Task objective. Write out exactly, excluding pictures, the lines from the one containing "LUX1 pin VCC: none -> 3V3" through the end of the data, both included.

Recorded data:

"""

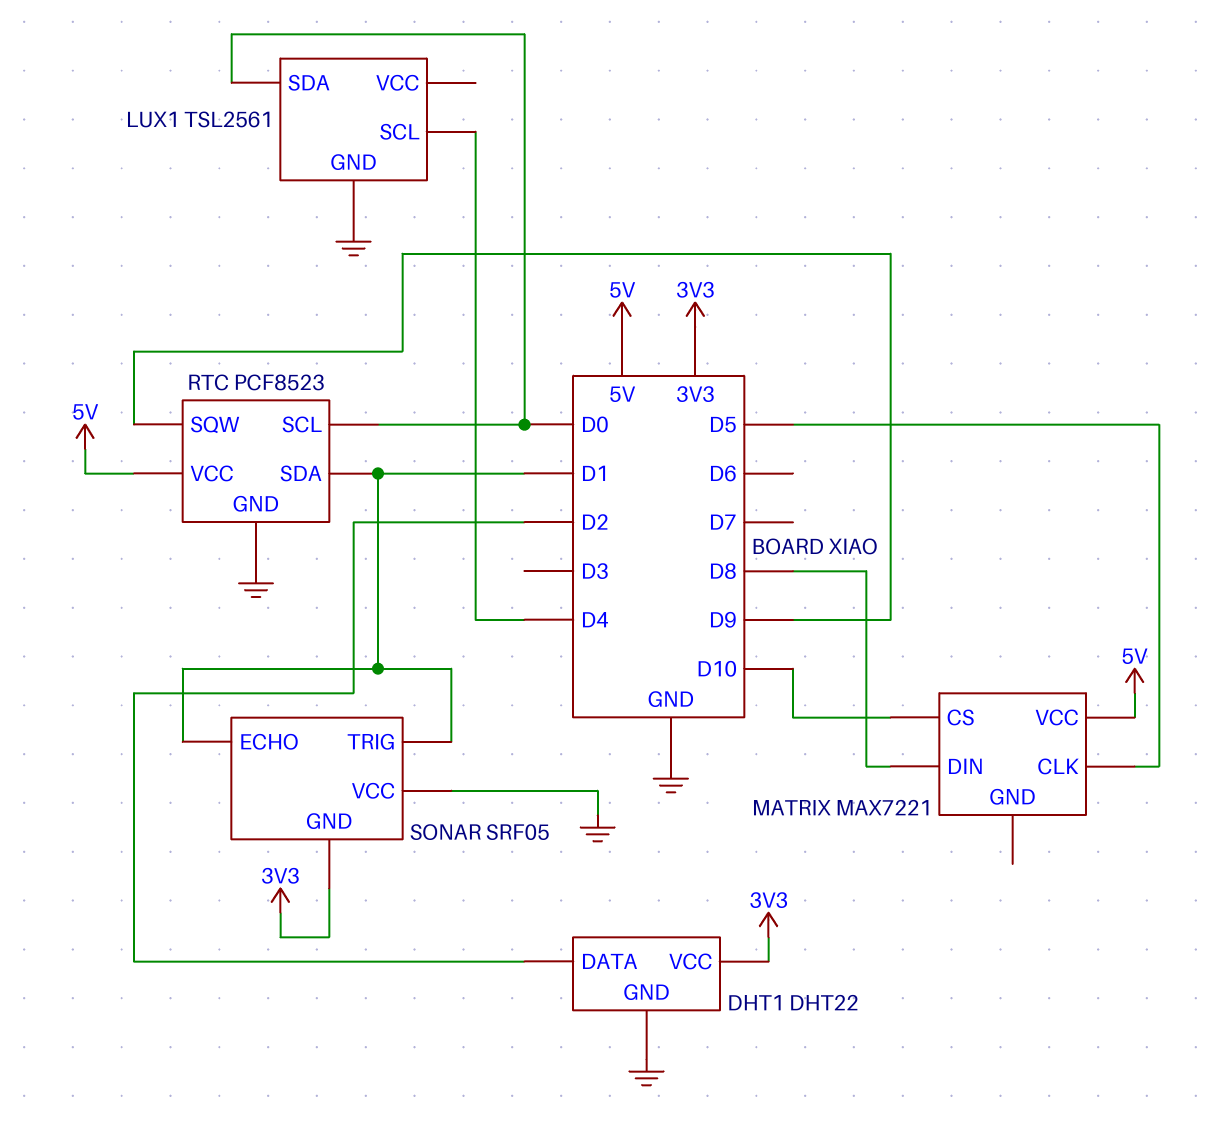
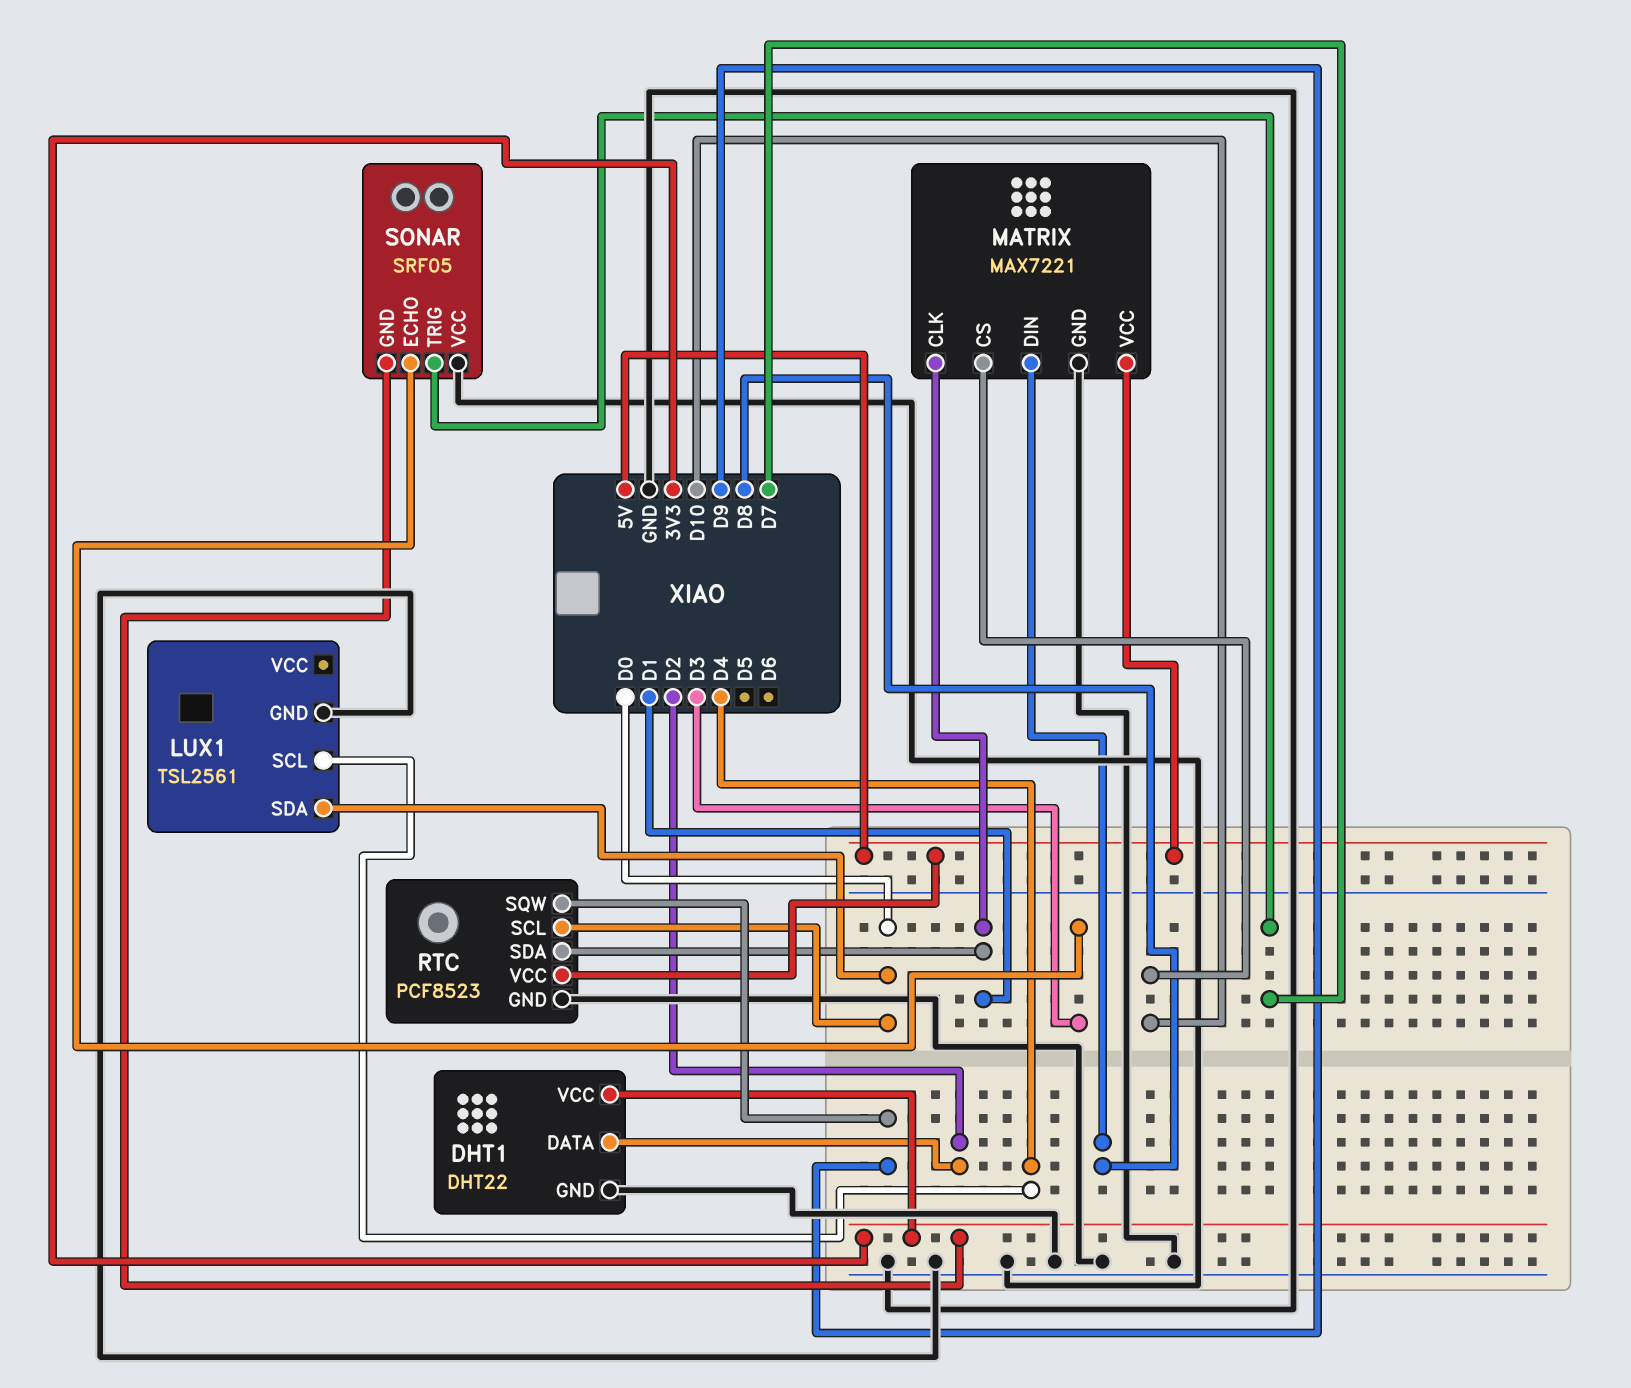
MATRIX pin CLK: D5 -> D1
MATRIX pin GND: none -> GND
SONAR pin ECHO: D1 -> D3
SONAR pin TRIG: D1 -> D7

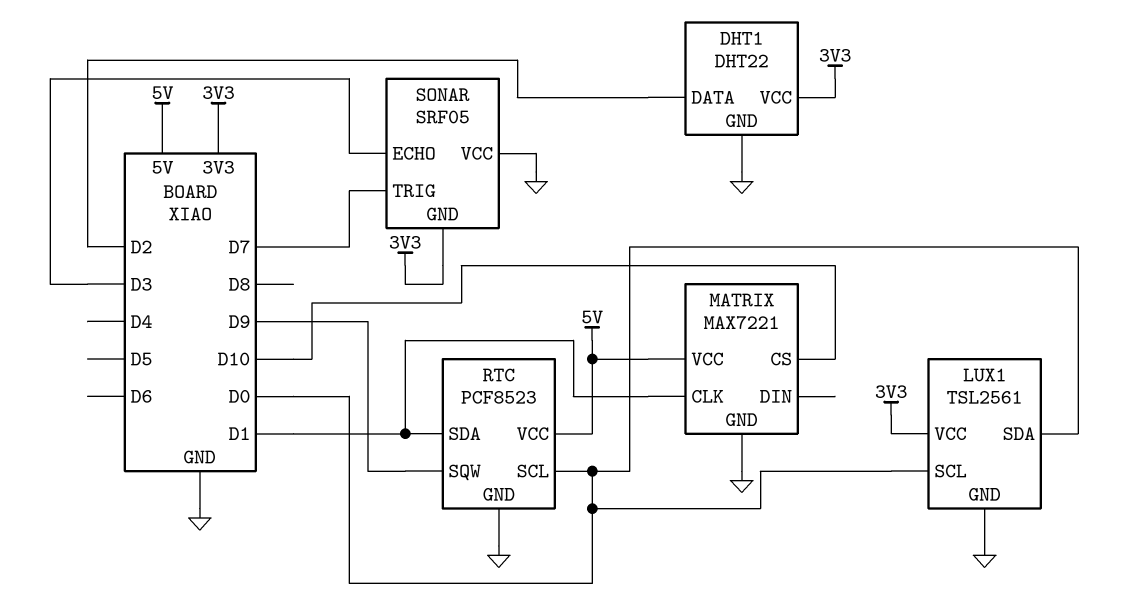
LUX1 pin SCL: D4 -> D0
LUX1 pin VCC: none -> 3V3
MATRIX pin DIN: D8 -> none

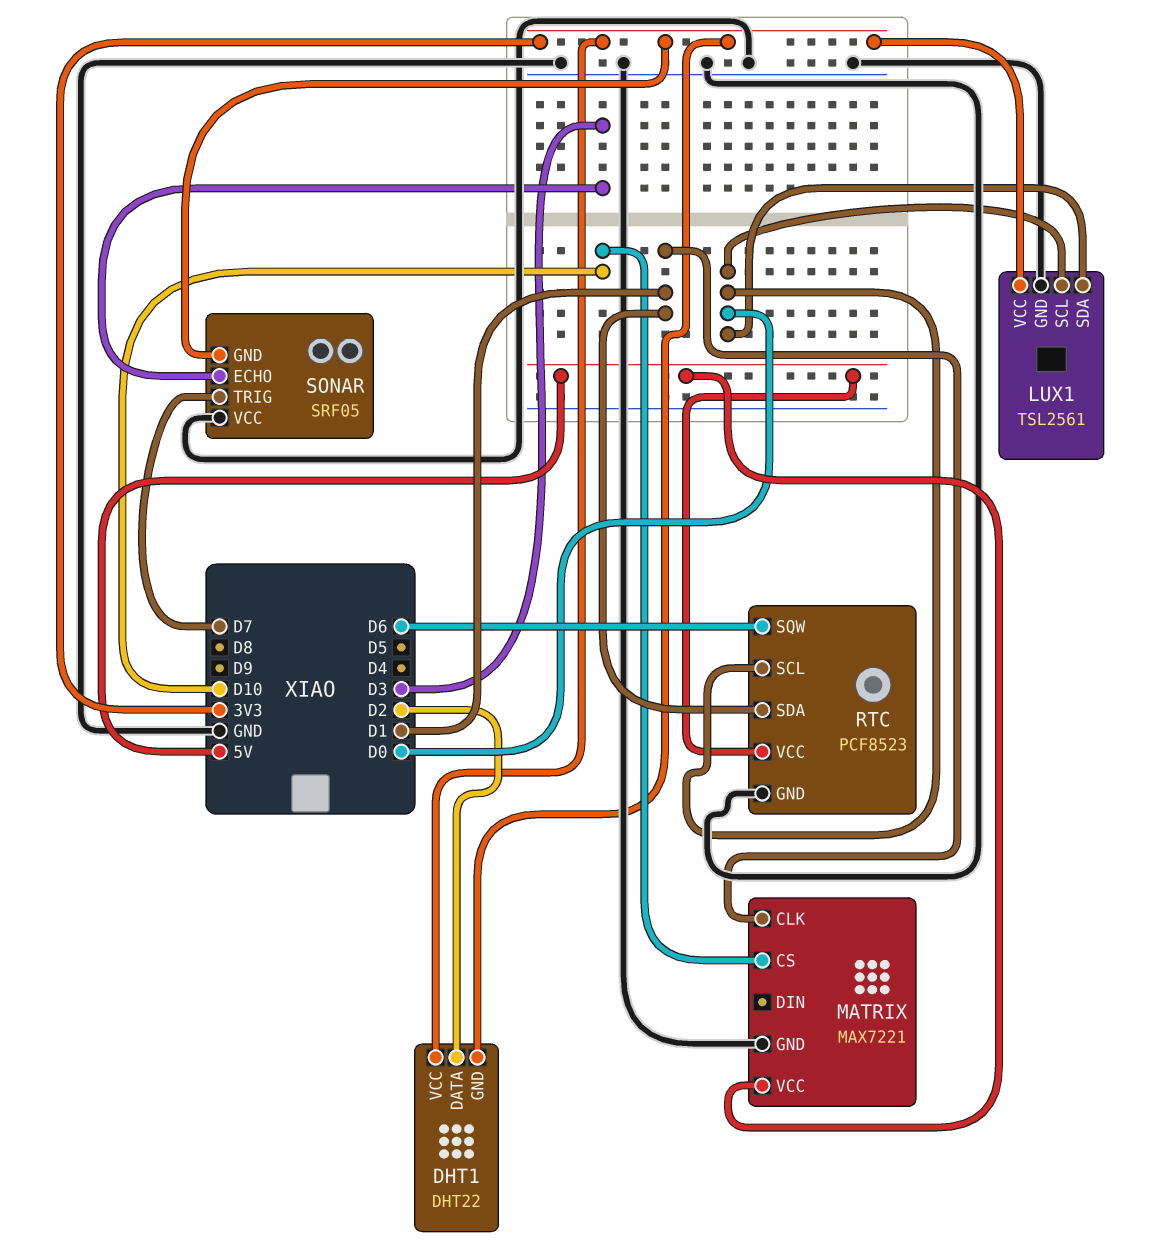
DHT1 pin GND: GND -> 3V3
RTC pin SQW: D9 -> D6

"""

Answer space.
LUX1 pin VCC: none -> 3V3
MATRIX pin DIN: D8 -> none

DHT1 pin GND: GND -> 3V3
RTC pin SQW: D9 -> D6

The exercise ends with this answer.